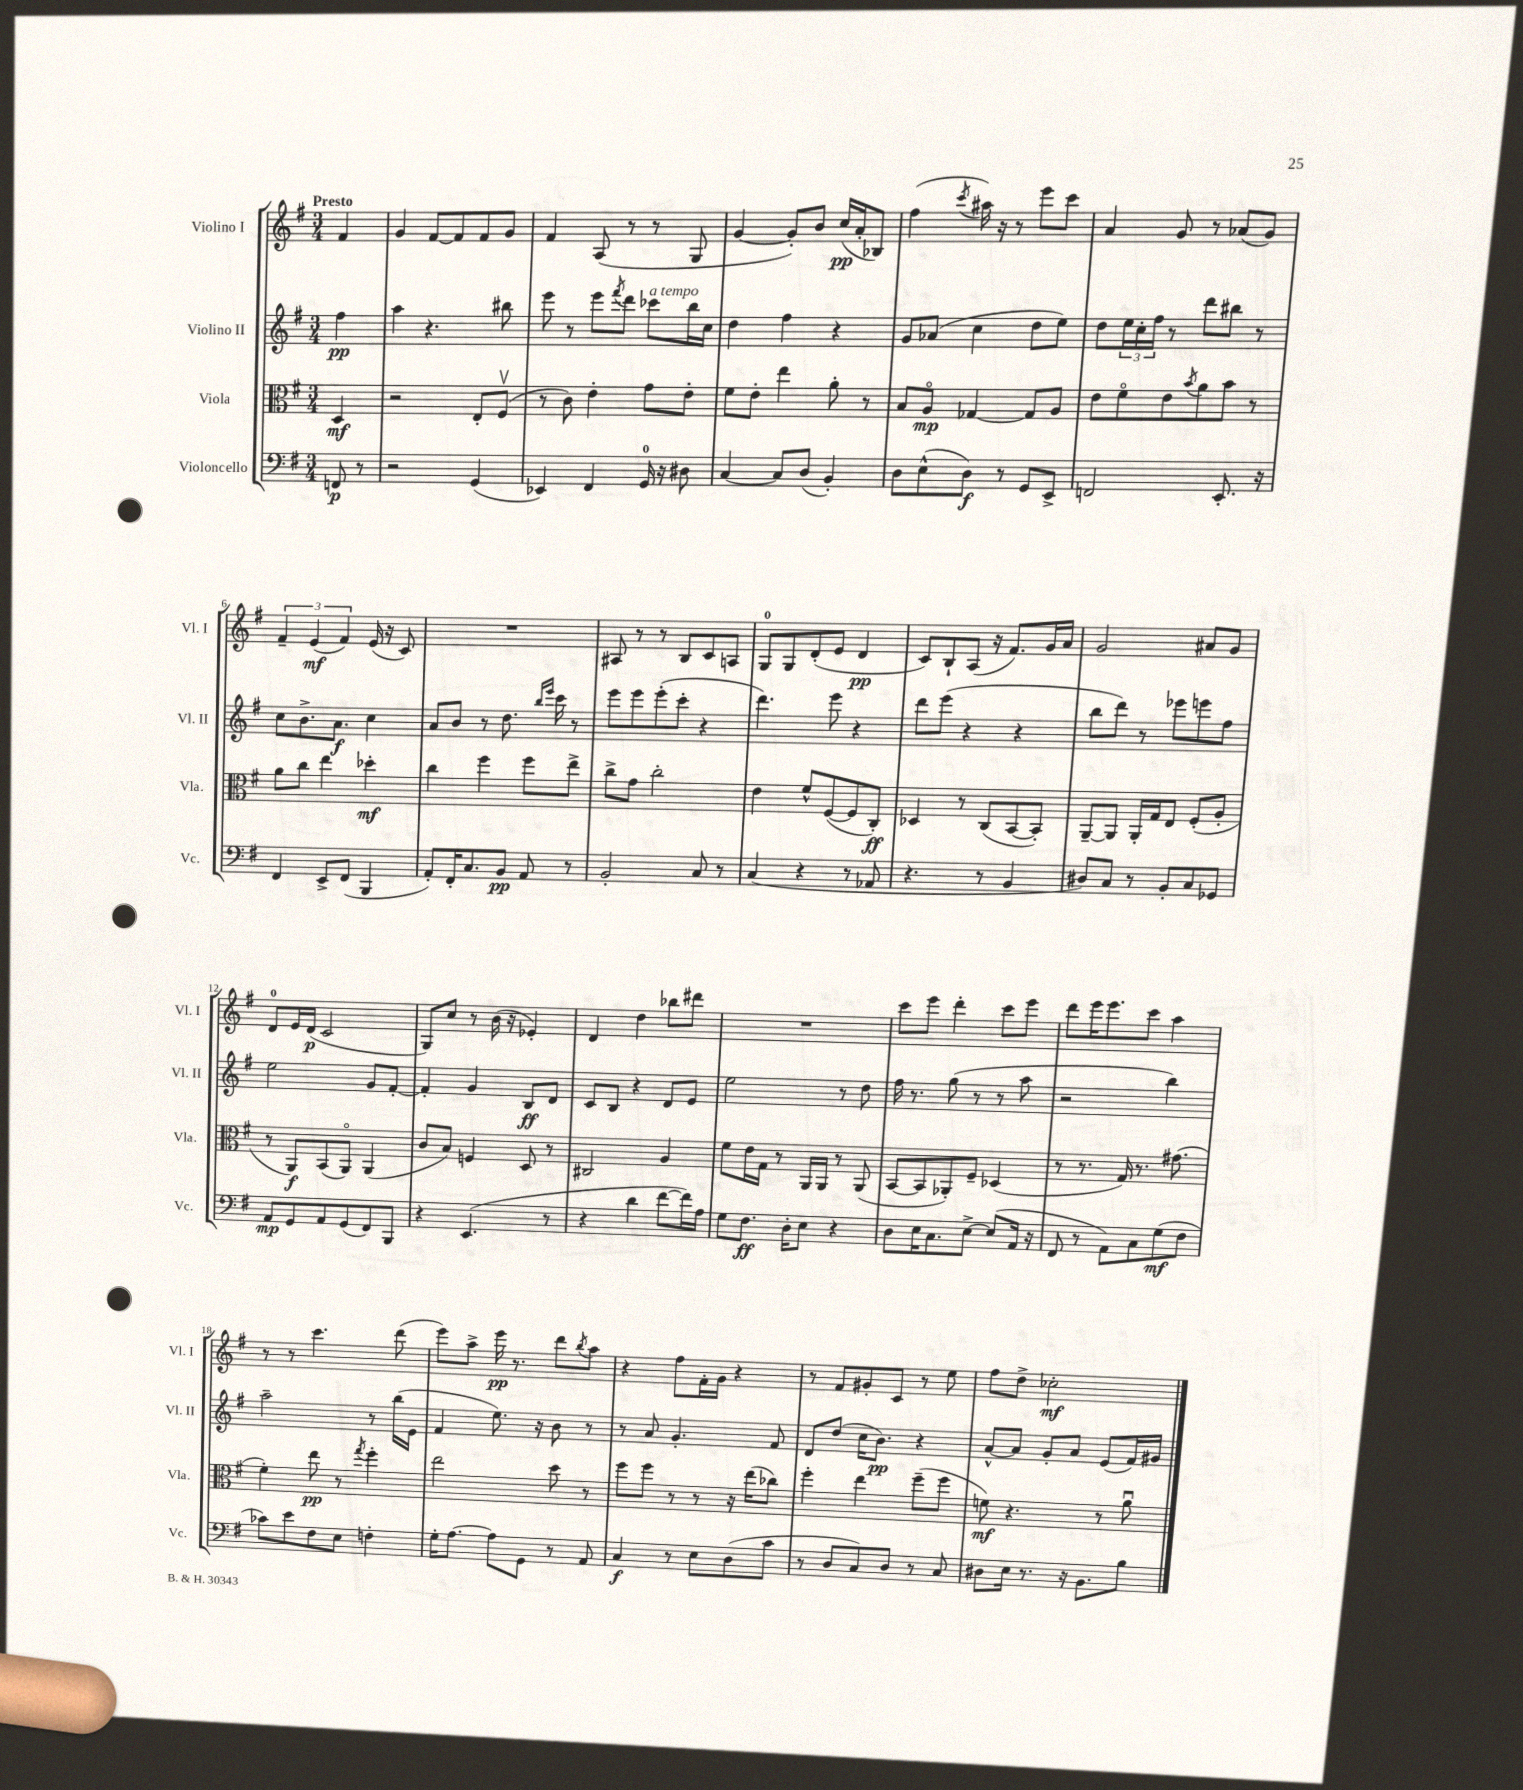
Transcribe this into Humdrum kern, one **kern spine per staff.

**kern	**kern	**kern	**kern
*staff4	*staff3	*staff2	*staff1
*clefF4	*clefC3	*clefG2	*clefG2
*k[f#]	*k[f#]	*k[f#]	*k[f#]
*M3/4	*M3/4	*M3/4	*M3/4
8FF	4D	4ff#	4f#
8r	.	.	.
=	=	=	=
2r	2r	4aa	4g
.	.	4.r	[8f#
.	.	.	8f#]
(4GG	8E'	.	8f#
.	(8F#v	8bb#	8g
=	=	=	=
4EE-)	8r	8eee	4f#
.	8c)	8r	.
4FF#	4e'	8eee	(8A
.	.	8qfff#	.
.	.	8ddd	8r
16GG	8g	8ccc-	8r
16r	.	.	.
8D#	8e'	16bb	8G
.	.	16cc	.
=	=	=	=
[4C	8f#	4dd	[4g
.	8e'	.	.
8C]	4ee	4ff#	8g'])
(8D	.	.	8b
4BB')	8a'	4r	(16cc
.	.	.	16a'
.	8r	.	8B-)
=	=	=	=
8D	8B	8g	(4ff#
(8E^^	8Ao	(8a-	.
.	.	.	8qccc
8D)	[4G-	4cc	16aa#)
.	.	.	16r
8r	.	.	8r
8GG	8G-]	8dd	8eee
8EE^	8A	8ee)	8ccc
=	=	=	=
2FF	8e	8dd	4a
.	8f#o	24ee	.
.	.	24cc'	.
.	.	24ff#	.
.	8e	8r	8g
.	8qb	.	.
.	8a	8ddd	8r
8.EE'	8b	8bb#	(8a-
.	8r	8r	8g)
16r	.	.	.
=	=	=	=
4FF#	8a	8cc	6f#~
.	8cc	8.b^	.
.	.	.	(6e
8EE^	4ee	.	.
.	.	8.a	.
.	.	.	6f#)
(8FF#	.	.	.
4BBB	4dd-'	4cc	(16e
.	.	.	16r
.	.	.	8c)
=	=	=	=
8AA')	4cc	8a	2.r
16FF#'	.	8b	.
8.C	.	.	.
.	4ff#	8r	.
8BB	.	8.dd	.
8AA	8ff#	.	.
.	.	16qqbb	.
.	.	16qqeee	.
.	.	16ccc	.
8r	8ee^	8r	.
=	=	=	=
2BB'	8cc^	8eee	8A#
.	8g	8eee	8r
.	2cc'	(8eee'	8r
.	.	8ccc'	8B
8C	.	4r	8c
8r	.	.	8A
=	=	=	=
(4C	4e	4.ddd)	8G
.	.	.	8G
4r	8f#^^	.	(8d'
.	([8F#	8eee	8e
8r	8F#]	4r	4d
8AA-	8C')	.	.
=	=	=	=
4.r	4D-	8ddd	8c)
.	.	(8eee	8B`
.	8r	4r	(8A
8r	(8C	.	16r
.	.	.	8.f#)
4BB	[8BB	4r	.
.	8BB'])	.	16g
.	.	.	16a
=	=	=	=
8D#)	[8AA~	8bb	2g
8C	8AA]	8ddd)	.
8r	16AA'	8r	.
.	16G	.	.
8BB'	8E	8eee-	.
8C	(8F#'	8eee	8a#
8GG-	8A'	8ff#	8g
=	=	=	=
8AA	8r	2ee	8d
8GG	8AA)	.	16e
.	.	.	(16d
8AA	(8BB	.	2c
(8GG	8AAo)	.	.
8FF#)	(4AA	8g	.
8BBB	.	[8f#'	.
=	=	=	=
4r	8c	4f#']	8G)
.	8B)	.	8cc
(4.EE	4F	4g	8r
.	.	.	(16b
.	.	.	16r
.	8D	8B	4e-')
8r	8r	8d	.
=	=	=	=
4r	2C#	8c	4d
.	.	8B	.
4d	.	4r	4dd
[8f#	4A	8d	8bb-
16f#])	.	8e	8ddd#
16A	.	.	.
=	=	=	=
8G	8f#	2ee	2.r
8.F#	16e	.	.
.	16G	.	.
.	8r	.	.
16D'	.	.	.
8E	16AA	.	.
.	16AA	.	.
4r	8r	8r	.
.	(8AA	8dd	.
=	=	=	=
8D	[8BB	16ff#	8ccc
.	.	8.r	.
16E	8BB]	.	8eee
8.C	.	.	.
.	8AA-')	(8gg	4ddd'
[8E^	8F#~	8r	.
(8E]	(4D-	8r	8ccc
16AA	.	8aa	8eee
16r	.	.	.
=	=	=	=
8FF#	8r	2r	8ddd
8r	8.r	.	16eee
.	.	.	8.eee
8AA)	.	.	.
.	16G)	.	.
8C	8.r	.	8ccc
(8G	.	4bb)	4aa
.	(8.g#	.	.
8F#	.	.	.
=	=	=	=
8c-)	4f#')	2aa~	8r
8e	.	.	8r
8F#	8ee	.	4.ccc
8E	8r	.	.
.	8qgg	.	.
4F'	4ff#'	8r	.
.	.	(16bb	(8ddd
.	.	16e	.
=	=	=	=
16G'	2ee	4f#	8eee)
[8.A	.	.	.
.	.	.	8aa^
8A]	.	8.ee)	16eee
.	.	.	8.r
8GG	.	.	.
.	.	16r	.
8r	8dd	8b	8ddd
.	.	.	8qbb
8AA	8r	8r	8aa
=	=	=	=
4C	8ff#	8r	4r
.	8ff#	8a	.
8r	8r	4.g'	8ff#
8E	8r	.	16f#'
.	.	.	16g
(8D	16r	.	4r
.	(16ee	.	.
8c	8cc-)	8f#	.
=	=	=	=
8r	4ff#'	8d	8r
8D	.	(8dd	8f#
8C)	4ee	16cc	8g#'
.	.	8.b)	.
8D	.	.	8c
8r	(8ff#~	4r	8r
8C	8ff#	.	8ee
=	=	=	=
8D#	8f)	[8a^^	8ff#
16E	4.r	8a]	8dd^
8.r	.	.	.
.	.	8g'	2cc-'
16r	.	8a	.
8.BB	.	.	.
.	8r	(8e	.
8B	8au	16f#)	.
.	.	16g#	.
==	==	==	==
*-	*-	*-	*-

WRITTEN TASK:
List each line of the records above that contains the string "kern".

RESULT OF THIS EXERCISE:
Transcribe this into Humdrum kern, one **kern spine per staff.
**kern	**kern	**kern	**kern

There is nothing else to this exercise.